Provided material:
##############################

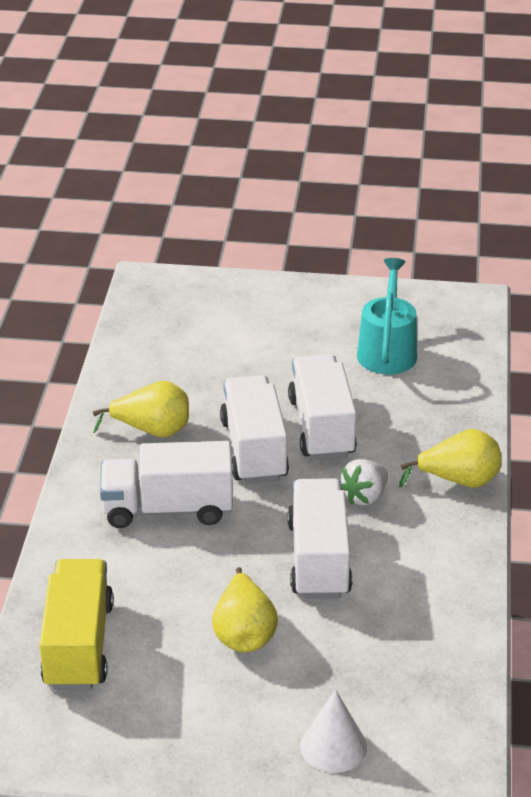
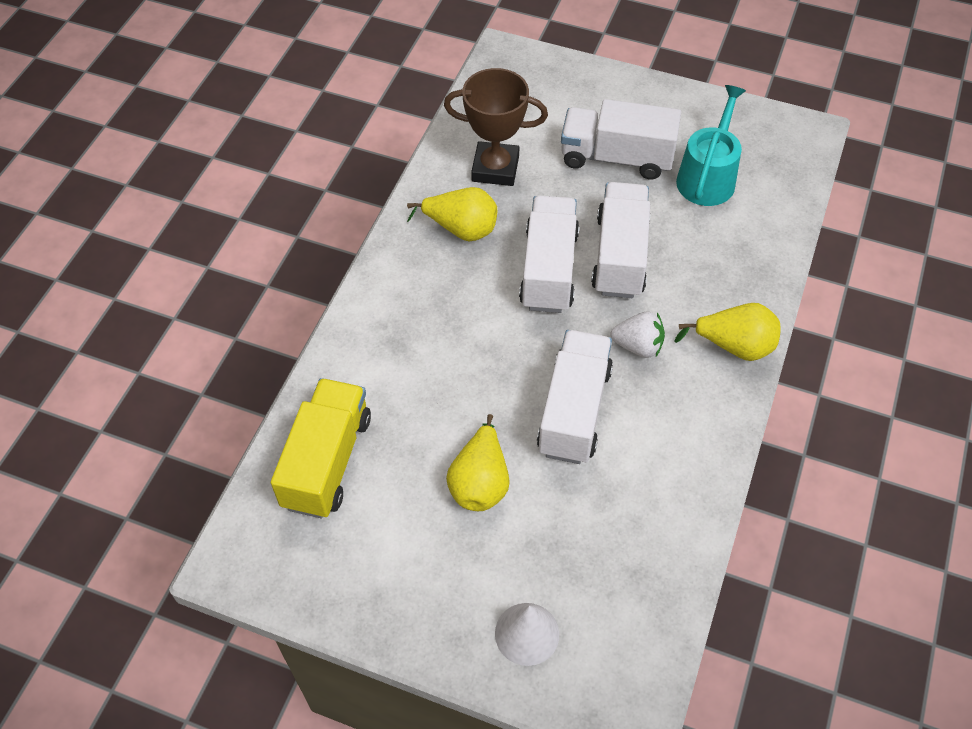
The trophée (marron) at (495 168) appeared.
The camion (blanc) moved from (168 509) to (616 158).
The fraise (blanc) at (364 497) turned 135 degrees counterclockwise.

##############################

Work item:
Write the lines above out again exactly, excluding every picture.

Finished exercise:
The trophée (marron) at (495 168) appeared.
The camion (blanc) moved from (168 509) to (616 158).
The fraise (blanc) at (364 497) turned 135 degrees counterclockwise.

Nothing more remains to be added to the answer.